**DIRECTIONS:** Once the line with "RADIO pin MISO: GP6 -> GP9" is found in the entries below, repeat it and each following line exactly, up to and including the line with "SD1: SD-SPI -> TF-card". Add no other lines.

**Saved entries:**
----------------------------------------

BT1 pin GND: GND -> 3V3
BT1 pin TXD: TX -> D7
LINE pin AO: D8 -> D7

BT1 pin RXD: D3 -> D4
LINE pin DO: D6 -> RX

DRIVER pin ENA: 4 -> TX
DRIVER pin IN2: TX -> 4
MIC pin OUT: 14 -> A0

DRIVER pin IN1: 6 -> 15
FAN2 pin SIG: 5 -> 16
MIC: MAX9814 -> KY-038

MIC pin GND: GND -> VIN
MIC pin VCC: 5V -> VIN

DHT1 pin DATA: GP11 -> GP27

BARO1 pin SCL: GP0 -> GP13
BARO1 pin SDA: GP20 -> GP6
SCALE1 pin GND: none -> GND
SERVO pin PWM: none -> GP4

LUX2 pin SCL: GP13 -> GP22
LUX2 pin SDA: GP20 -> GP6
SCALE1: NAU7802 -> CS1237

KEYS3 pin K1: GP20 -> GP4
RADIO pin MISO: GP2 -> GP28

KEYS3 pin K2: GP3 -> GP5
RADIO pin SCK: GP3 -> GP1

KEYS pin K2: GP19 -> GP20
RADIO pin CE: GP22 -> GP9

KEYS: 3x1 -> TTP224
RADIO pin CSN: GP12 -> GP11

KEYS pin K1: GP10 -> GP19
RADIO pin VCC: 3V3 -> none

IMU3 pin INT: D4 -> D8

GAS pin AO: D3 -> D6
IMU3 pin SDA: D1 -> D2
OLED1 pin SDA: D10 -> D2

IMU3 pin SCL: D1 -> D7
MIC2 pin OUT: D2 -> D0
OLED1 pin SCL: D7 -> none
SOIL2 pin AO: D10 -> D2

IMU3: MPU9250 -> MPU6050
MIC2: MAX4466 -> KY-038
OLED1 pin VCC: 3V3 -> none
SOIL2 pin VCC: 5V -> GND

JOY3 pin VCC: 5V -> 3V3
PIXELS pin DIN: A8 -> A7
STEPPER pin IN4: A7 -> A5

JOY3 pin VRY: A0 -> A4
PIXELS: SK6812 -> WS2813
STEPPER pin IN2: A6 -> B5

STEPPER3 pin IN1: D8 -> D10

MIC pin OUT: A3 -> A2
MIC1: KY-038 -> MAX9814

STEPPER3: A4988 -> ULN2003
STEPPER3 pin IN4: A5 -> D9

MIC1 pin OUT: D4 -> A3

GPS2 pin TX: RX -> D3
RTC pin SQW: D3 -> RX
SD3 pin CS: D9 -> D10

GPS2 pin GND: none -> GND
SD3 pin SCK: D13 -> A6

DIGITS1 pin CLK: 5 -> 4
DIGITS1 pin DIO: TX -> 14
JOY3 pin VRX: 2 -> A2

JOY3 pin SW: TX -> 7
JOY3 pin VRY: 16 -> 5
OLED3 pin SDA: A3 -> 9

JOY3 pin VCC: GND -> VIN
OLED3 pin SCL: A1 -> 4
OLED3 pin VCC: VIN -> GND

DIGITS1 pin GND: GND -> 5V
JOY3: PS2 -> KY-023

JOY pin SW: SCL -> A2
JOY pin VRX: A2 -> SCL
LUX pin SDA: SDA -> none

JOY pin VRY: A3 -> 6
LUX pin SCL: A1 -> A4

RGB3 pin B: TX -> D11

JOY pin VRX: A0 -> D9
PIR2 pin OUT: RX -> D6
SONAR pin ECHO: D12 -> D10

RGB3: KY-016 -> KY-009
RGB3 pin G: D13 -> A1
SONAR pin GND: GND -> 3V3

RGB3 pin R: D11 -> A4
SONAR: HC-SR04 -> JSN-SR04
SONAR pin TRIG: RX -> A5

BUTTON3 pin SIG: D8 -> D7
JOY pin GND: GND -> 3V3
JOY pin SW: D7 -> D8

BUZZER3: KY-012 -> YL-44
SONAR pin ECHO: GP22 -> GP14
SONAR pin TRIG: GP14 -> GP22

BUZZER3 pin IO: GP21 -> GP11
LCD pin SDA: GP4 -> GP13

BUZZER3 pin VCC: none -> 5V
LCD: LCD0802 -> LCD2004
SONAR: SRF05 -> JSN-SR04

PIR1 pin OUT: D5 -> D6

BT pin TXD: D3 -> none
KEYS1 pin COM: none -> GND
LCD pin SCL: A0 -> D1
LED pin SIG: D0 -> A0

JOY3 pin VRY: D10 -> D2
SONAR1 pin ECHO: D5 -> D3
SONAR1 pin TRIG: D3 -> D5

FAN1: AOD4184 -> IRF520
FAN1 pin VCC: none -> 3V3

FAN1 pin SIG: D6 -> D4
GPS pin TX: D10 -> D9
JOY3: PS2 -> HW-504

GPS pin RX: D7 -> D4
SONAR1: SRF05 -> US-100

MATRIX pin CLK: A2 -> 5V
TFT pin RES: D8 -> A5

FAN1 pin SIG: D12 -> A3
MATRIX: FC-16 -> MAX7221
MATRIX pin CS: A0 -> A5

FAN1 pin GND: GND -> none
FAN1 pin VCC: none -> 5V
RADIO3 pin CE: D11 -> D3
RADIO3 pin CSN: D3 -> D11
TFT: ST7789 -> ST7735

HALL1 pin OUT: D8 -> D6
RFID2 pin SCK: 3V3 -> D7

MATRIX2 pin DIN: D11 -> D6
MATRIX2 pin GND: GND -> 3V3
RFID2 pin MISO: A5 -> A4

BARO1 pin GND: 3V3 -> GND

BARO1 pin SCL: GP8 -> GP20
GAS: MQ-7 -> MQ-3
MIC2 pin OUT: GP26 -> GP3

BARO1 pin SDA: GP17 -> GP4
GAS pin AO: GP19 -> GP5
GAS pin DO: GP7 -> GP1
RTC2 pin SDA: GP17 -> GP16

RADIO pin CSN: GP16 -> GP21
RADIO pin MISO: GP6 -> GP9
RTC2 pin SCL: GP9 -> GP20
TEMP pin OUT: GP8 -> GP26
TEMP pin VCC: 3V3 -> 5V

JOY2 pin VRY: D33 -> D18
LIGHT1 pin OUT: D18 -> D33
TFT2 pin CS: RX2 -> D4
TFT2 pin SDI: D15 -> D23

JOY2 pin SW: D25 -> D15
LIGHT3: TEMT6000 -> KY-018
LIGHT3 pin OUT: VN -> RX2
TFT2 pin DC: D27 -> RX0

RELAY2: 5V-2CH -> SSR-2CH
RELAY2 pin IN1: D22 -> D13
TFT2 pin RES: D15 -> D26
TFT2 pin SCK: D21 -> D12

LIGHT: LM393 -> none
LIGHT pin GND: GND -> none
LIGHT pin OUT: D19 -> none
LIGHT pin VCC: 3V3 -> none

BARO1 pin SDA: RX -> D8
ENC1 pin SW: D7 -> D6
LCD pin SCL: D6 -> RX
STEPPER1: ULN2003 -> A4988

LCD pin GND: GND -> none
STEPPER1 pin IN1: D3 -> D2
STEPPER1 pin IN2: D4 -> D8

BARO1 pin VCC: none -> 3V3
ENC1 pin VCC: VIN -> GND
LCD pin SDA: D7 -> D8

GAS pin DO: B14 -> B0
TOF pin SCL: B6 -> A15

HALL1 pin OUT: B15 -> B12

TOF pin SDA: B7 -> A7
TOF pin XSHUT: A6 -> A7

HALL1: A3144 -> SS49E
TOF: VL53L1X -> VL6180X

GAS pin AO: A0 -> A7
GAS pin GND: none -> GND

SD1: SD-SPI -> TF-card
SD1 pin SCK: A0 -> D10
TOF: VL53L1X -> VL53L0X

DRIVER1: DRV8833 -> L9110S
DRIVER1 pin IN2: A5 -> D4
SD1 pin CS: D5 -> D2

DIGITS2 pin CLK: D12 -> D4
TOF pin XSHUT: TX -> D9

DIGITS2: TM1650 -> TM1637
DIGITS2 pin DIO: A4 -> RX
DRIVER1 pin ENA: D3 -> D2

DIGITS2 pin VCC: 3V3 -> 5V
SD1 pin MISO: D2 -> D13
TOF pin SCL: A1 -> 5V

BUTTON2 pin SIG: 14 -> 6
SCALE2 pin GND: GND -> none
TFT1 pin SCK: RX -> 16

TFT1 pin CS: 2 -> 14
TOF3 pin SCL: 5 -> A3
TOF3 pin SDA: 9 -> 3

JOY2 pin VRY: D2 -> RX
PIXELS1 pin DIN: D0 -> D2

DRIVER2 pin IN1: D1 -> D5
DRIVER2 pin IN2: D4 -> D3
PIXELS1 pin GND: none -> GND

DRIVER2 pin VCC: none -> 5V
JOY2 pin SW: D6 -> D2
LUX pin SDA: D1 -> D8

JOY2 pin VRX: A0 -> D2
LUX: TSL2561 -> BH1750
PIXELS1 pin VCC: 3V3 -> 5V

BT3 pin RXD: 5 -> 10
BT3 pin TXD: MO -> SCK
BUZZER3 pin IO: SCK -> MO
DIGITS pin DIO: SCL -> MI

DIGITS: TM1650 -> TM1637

----------------------------------------

**WRITTEN ANSWER:**
RADIO pin MISO: GP6 -> GP9
RTC2 pin SCL: GP9 -> GP20
TEMP pin OUT: GP8 -> GP26
TEMP pin VCC: 3V3 -> 5V

JOY2 pin VRY: D33 -> D18
LIGHT1 pin OUT: D18 -> D33
TFT2 pin CS: RX2 -> D4
TFT2 pin SDI: D15 -> D23

JOY2 pin SW: D25 -> D15
LIGHT3: TEMT6000 -> KY-018
LIGHT3 pin OUT: VN -> RX2
TFT2 pin DC: D27 -> RX0

RELAY2: 5V-2CH -> SSR-2CH
RELAY2 pin IN1: D22 -> D13
TFT2 pin RES: D15 -> D26
TFT2 pin SCK: D21 -> D12

LIGHT: LM393 -> none
LIGHT pin GND: GND -> none
LIGHT pin OUT: D19 -> none
LIGHT pin VCC: 3V3 -> none

BARO1 pin SDA: RX -> D8
ENC1 pin SW: D7 -> D6
LCD pin SCL: D6 -> RX
STEPPER1: ULN2003 -> A4988

LCD pin GND: GND -> none
STEPPER1 pin IN1: D3 -> D2
STEPPER1 pin IN2: D4 -> D8

BARO1 pin VCC: none -> 3V3
ENC1 pin VCC: VIN -> GND
LCD pin SDA: D7 -> D8

GAS pin DO: B14 -> B0
TOF pin SCL: B6 -> A15

HALL1 pin OUT: B15 -> B12

TOF pin SDA: B7 -> A7
TOF pin XSHUT: A6 -> A7

HALL1: A3144 -> SS49E
TOF: VL53L1X -> VL6180X

GAS pin AO: A0 -> A7
GAS pin GND: none -> GND

SD1: SD-SPI -> TF-card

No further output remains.